Material:
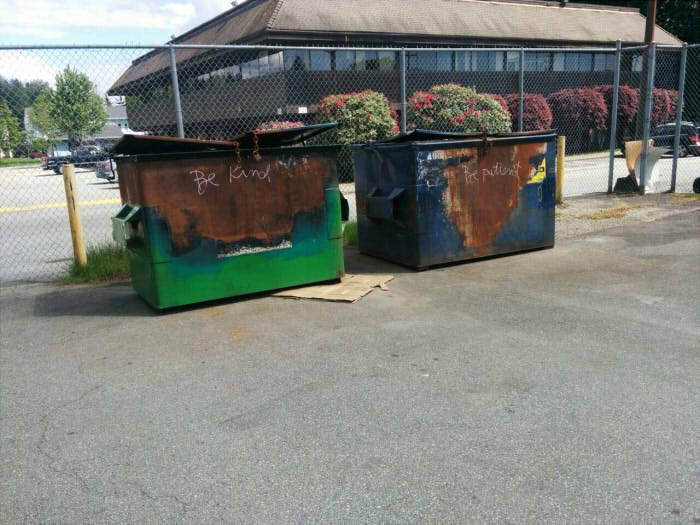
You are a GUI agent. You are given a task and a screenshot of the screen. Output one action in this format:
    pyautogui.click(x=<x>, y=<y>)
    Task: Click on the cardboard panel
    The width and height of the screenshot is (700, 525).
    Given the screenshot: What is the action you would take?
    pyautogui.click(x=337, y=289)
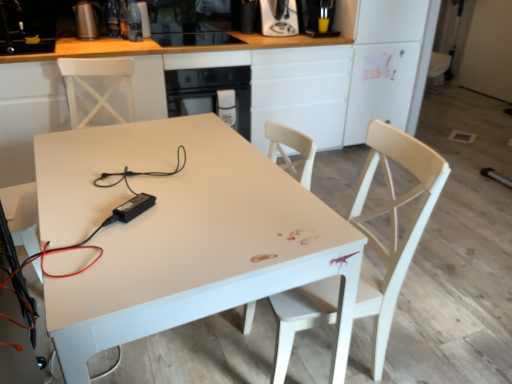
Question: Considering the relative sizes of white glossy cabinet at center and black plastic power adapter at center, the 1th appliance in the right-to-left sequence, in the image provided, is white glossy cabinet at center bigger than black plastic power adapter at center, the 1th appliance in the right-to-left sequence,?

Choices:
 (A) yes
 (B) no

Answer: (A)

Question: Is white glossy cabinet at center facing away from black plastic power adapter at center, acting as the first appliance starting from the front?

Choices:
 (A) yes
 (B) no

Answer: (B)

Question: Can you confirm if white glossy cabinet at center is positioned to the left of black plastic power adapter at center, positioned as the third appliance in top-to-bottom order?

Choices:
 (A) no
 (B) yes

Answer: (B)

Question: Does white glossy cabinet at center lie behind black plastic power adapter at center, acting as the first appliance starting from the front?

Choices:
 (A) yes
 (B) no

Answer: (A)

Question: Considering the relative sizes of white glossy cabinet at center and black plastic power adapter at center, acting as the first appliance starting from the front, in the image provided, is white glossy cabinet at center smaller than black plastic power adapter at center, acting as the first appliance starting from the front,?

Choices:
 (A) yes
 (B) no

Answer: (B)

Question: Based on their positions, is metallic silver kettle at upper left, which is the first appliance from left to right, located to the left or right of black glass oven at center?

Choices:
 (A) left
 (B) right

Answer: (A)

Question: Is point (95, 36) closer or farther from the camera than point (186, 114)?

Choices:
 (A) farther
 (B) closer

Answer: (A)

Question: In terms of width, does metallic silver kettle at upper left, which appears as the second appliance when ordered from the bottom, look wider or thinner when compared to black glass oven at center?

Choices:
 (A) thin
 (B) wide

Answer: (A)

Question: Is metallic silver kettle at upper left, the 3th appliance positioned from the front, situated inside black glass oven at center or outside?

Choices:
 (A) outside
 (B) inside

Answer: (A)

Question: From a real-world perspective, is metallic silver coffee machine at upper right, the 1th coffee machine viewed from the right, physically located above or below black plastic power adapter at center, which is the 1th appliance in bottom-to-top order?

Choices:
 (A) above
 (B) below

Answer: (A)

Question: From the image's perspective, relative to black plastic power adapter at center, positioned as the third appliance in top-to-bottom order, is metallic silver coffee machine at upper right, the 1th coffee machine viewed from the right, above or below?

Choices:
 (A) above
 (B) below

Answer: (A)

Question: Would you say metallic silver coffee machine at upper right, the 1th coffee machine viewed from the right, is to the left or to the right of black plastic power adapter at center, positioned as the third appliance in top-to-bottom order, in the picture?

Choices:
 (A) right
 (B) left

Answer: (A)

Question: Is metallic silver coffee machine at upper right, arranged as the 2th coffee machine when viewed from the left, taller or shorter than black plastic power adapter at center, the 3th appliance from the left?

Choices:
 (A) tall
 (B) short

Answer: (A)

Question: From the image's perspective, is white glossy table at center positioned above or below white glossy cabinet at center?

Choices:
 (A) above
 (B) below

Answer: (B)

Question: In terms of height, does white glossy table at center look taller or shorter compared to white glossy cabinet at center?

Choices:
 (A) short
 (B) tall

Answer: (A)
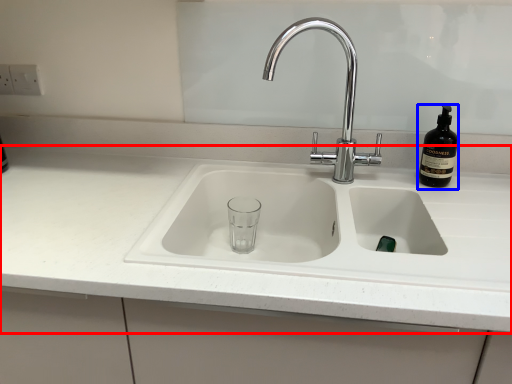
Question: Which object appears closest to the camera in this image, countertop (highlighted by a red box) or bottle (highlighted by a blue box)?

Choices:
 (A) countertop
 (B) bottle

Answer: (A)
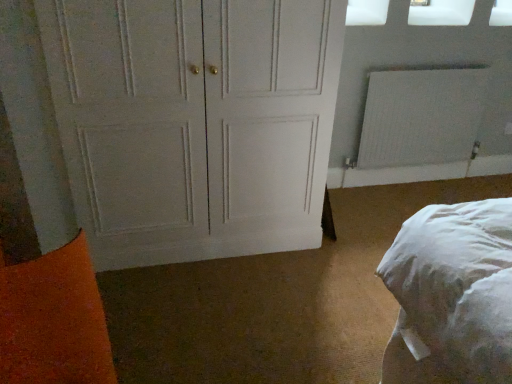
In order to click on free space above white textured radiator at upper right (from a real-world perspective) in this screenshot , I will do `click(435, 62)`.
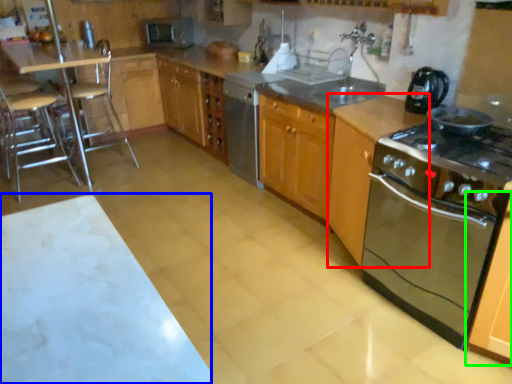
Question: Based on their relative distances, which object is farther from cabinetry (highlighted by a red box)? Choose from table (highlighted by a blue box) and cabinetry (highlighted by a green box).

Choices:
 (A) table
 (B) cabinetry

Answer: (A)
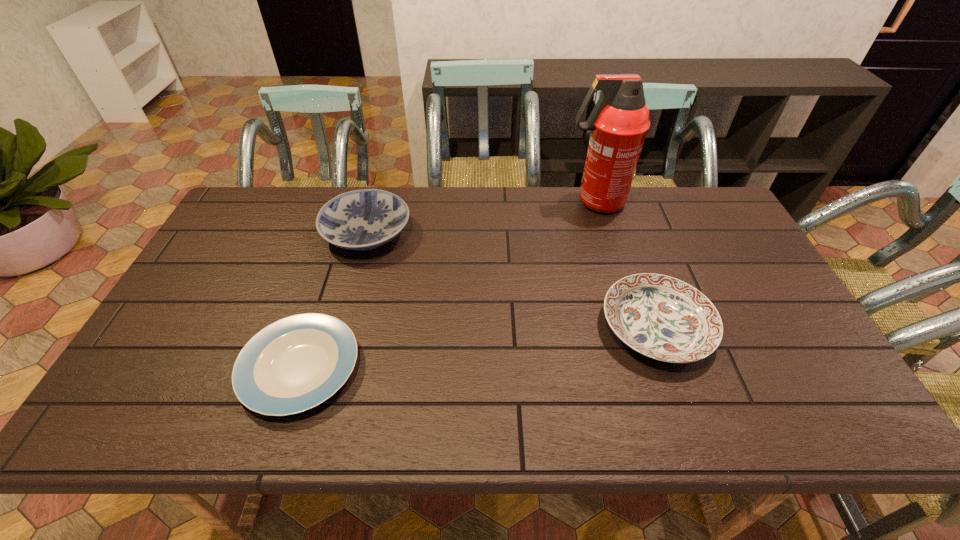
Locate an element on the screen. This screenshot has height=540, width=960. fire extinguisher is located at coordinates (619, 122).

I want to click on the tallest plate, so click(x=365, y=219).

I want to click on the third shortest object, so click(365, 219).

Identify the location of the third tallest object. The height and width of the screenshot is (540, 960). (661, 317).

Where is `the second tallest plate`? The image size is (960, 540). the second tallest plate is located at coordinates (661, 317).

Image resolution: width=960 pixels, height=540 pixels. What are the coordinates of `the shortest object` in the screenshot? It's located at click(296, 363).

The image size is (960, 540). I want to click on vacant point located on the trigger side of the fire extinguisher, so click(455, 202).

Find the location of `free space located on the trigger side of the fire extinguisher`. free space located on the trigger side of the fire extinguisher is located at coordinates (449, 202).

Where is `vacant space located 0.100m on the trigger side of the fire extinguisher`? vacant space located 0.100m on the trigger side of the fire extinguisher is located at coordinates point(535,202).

Directive: Reproduce the listing above word for word, from start to end, leaving out the pictures.

Finished exercise:
You are a GUI agent. You are given a task and a screenshot of the screen. Output one action in this format:
    pyautogui.click(x=<x>, y=<y>)
    Task: Click on the cardboard panel
    The width and height of the screenshot is (700, 525).
    Given the screenshot: What is the action you would take?
    pyautogui.click(x=337, y=289)
Question: Considering the relative sizes of white glossy cabinet at center and black plastic power adapter at center, the 1th appliance in the right-to-left sequence, in the image provided, is white glossy cabinet at center bigger than black plastic power adapter at center, the 1th appliance in the right-to-left sequence,?

Choices:
 (A) yes
 (B) no

Answer: (A)

Question: Is white glossy cabinet at center facing away from black plastic power adapter at center, acting as the first appliance starting from the front?

Choices:
 (A) yes
 (B) no

Answer: (B)

Question: Can you confirm if white glossy cabinet at center is positioned to the left of black plastic power adapter at center, positioned as the third appliance in top-to-bottom order?

Choices:
 (A) no
 (B) yes

Answer: (B)

Question: Does white glossy cabinet at center lie behind black plastic power adapter at center, acting as the first appliance starting from the front?

Choices:
 (A) yes
 (B) no

Answer: (A)

Question: Considering the relative sizes of white glossy cabinet at center and black plastic power adapter at center, acting as the first appliance starting from the front, in the image provided, is white glossy cabinet at center smaller than black plastic power adapter at center, acting as the first appliance starting from the front,?

Choices:
 (A) yes
 (B) no

Answer: (B)

Question: Based on their positions, is metallic silver kettle at upper left, which is the first appliance from left to right, located to the left or right of black glass oven at center?

Choices:
 (A) left
 (B) right

Answer: (A)

Question: Is point (95, 36) closer or farther from the camera than point (186, 114)?

Choices:
 (A) farther
 (B) closer

Answer: (A)

Question: In terms of width, does metallic silver kettle at upper left, which appears as the second appliance when ordered from the bottom, look wider or thinner when compared to black glass oven at center?

Choices:
 (A) thin
 (B) wide

Answer: (A)

Question: Is metallic silver kettle at upper left, the 3th appliance positioned from the front, situated inside black glass oven at center or outside?

Choices:
 (A) outside
 (B) inside

Answer: (A)

Question: From a real-world perspective, is metallic silver coffee machine at upper right, the 1th coffee machine viewed from the right, physically located above or below black plastic power adapter at center, which is the 1th appliance in bottom-to-top order?

Choices:
 (A) above
 (B) below

Answer: (A)

Question: From the image's perspective, relative to black plastic power adapter at center, positioned as the third appliance in top-to-bottom order, is metallic silver coffee machine at upper right, the 1th coffee machine viewed from the right, above or below?

Choices:
 (A) above
 (B) below

Answer: (A)

Question: Would you say metallic silver coffee machine at upper right, the 1th coffee machine viewed from the right, is to the left or to the right of black plastic power adapter at center, positioned as the third appliance in top-to-bottom order, in the picture?

Choices:
 (A) right
 (B) left

Answer: (A)

Question: Is metallic silver coffee machine at upper right, arranged as the 2th coffee machine when viewed from the left, taller or shorter than black plastic power adapter at center, the 3th appliance from the left?

Choices:
 (A) tall
 (B) short

Answer: (A)

Question: From the image's perspective, is white glossy table at center positioned above or below white glossy cabinet at center?

Choices:
 (A) above
 (B) below

Answer: (B)

Question: In terms of height, does white glossy table at center look taller or shorter compared to white glossy cabinet at center?

Choices:
 (A) short
 (B) tall

Answer: (A)
Question: Which object appears closest to the camera in this image, countertop (highlighted by a red box) or bottle (highlighted by a blue box)?

Choices:
 (A) countertop
 (B) bottle

Answer: (A)
In order to click on free space above white textured radiator at upper right (from a real-world perspective) in this screenshot , I will do `click(435, 62)`.
Question: Based on their relative distances, which object is farther from cabinetry (highlighted by a red box)? Choose from table (highlighted by a blue box) and cabinetry (highlighted by a green box).

Choices:
 (A) table
 (B) cabinetry

Answer: (A)
Locate an element on the screen. This screenshot has height=540, width=960. fire extinguisher is located at coordinates (619, 122).

I want to click on the tallest plate, so click(x=365, y=219).

I want to click on the third shortest object, so click(365, 219).

Identify the location of the third tallest object. The height and width of the screenshot is (540, 960). (661, 317).

Where is `the second tallest plate`? The image size is (960, 540). the second tallest plate is located at coordinates (661, 317).

Image resolution: width=960 pixels, height=540 pixels. What are the coordinates of `the shortest object` in the screenshot? It's located at click(296, 363).

The image size is (960, 540). I want to click on vacant point located on the trigger side of the fire extinguisher, so click(455, 202).

Find the location of `free space located on the trigger side of the fire extinguisher`. free space located on the trigger side of the fire extinguisher is located at coordinates (449, 202).

Where is `vacant space located 0.100m on the trigger side of the fire extinguisher`? vacant space located 0.100m on the trigger side of the fire extinguisher is located at coordinates point(535,202).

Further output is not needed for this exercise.